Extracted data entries
Content starts
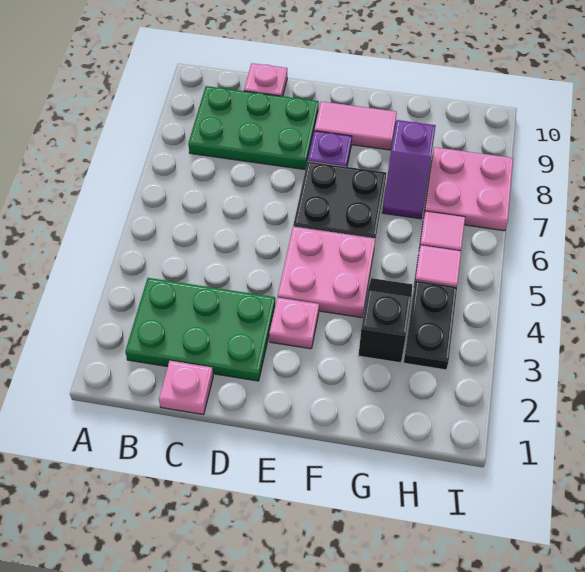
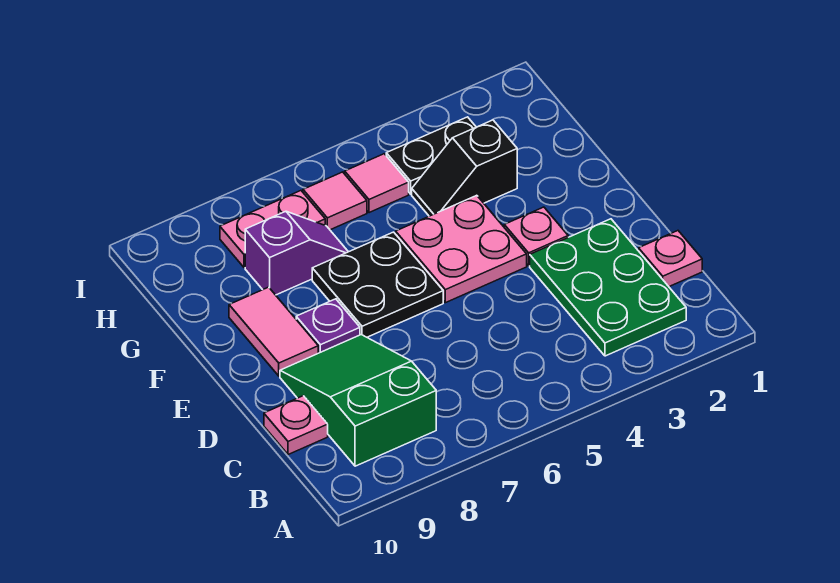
green plate B8:D9 level 1 -> green slope B8:D9 level 1 top B
pink plate H7:I8 level 1 -> pink plate H7:H8 level 1

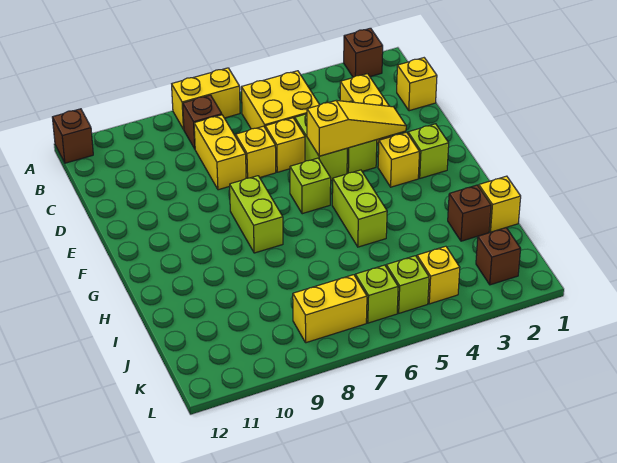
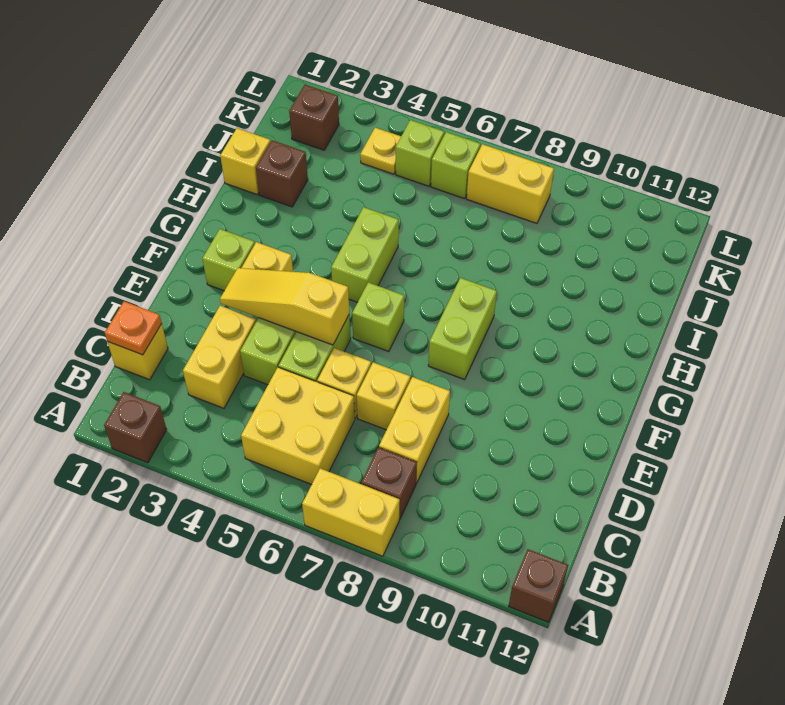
none -> orange plate C1 level 2
yellow brick K4 level 1 -> yellow plate K4 level 1

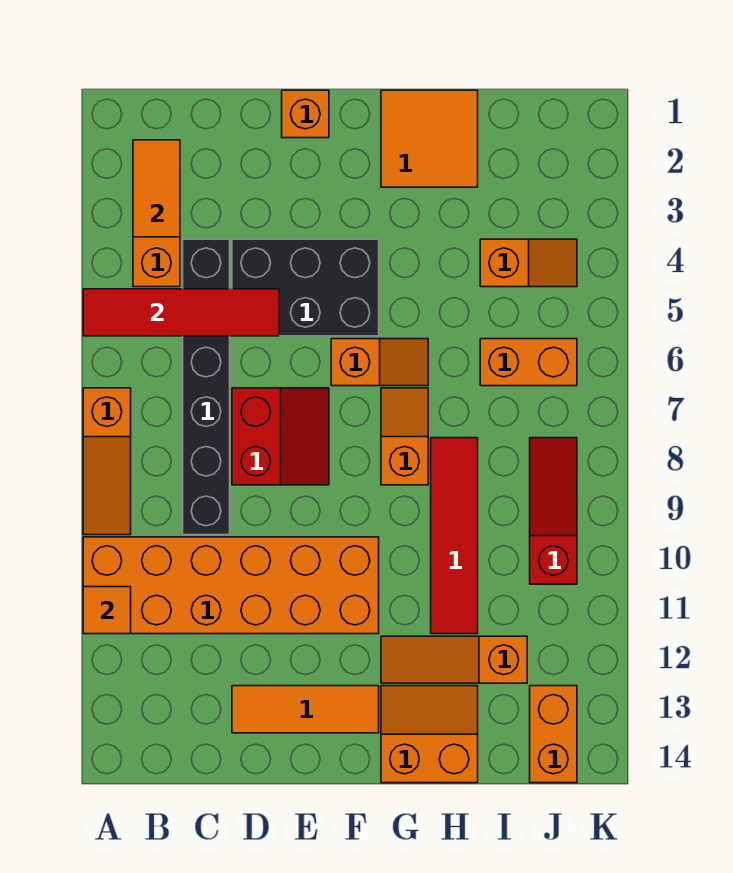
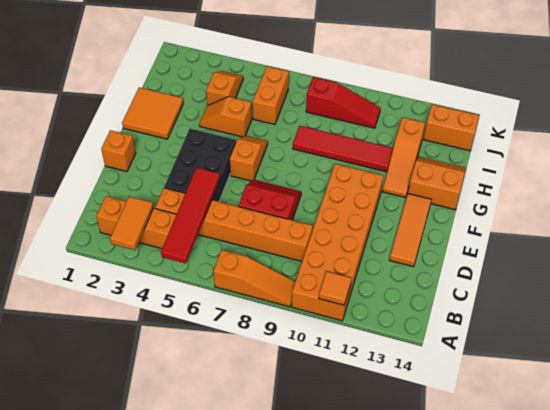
orange tile B2:B3 level 2 -> orange tile A3:B3 level 2
black brick C4:C9 level 1 -> orange brick C4:C9 level 1
orange slope G7:G8 level 1 top 8 -> orange slope H4:H5 level 1 top 5
orange slope G13:H14 level 1 top 14 -> orange slope G13:H14 level 1 top G
red slope J8:J10 level 1 top 10 -> red slope J8:J10 level 1 top 8

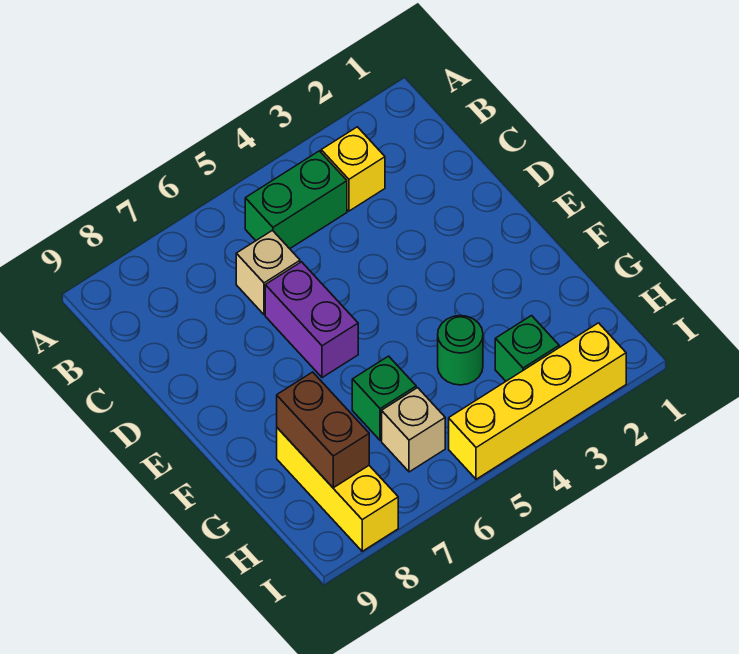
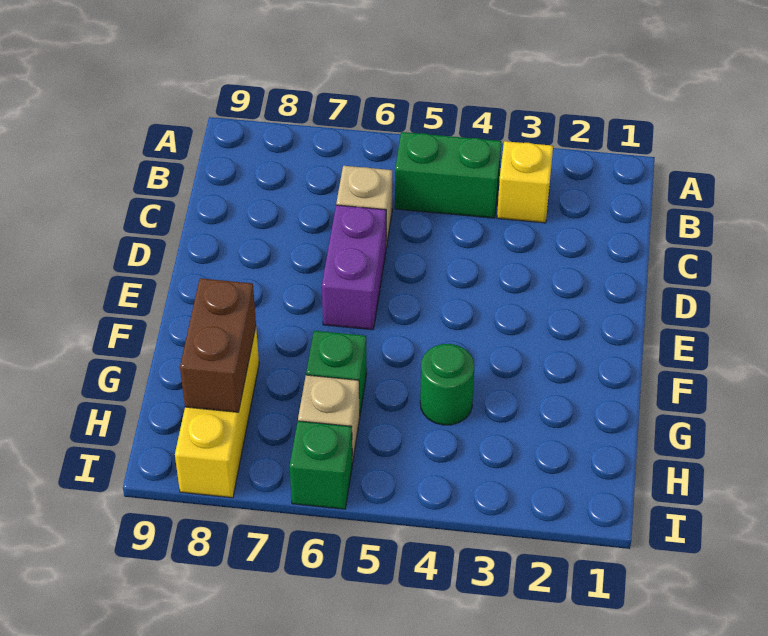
green brick H3 level 1 -> green brick I6 level 1
yellow brick I2:I5 level 1 -> none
Content ends
- PROBLEM TO SOLVE:
If the string "orange" is in a line of the entries, pick that line out.

- THE ANSWER:
none -> orange plate C1 level 2
orange tile B2:B3 level 2 -> orange tile A3:B3 level 2
black brick C4:C9 level 1 -> orange brick C4:C9 level 1
orange slope G7:G8 level 1 top 8 -> orange slope H4:H5 level 1 top 5
orange slope G13:H14 level 1 top 14 -> orange slope G13:H14 level 1 top G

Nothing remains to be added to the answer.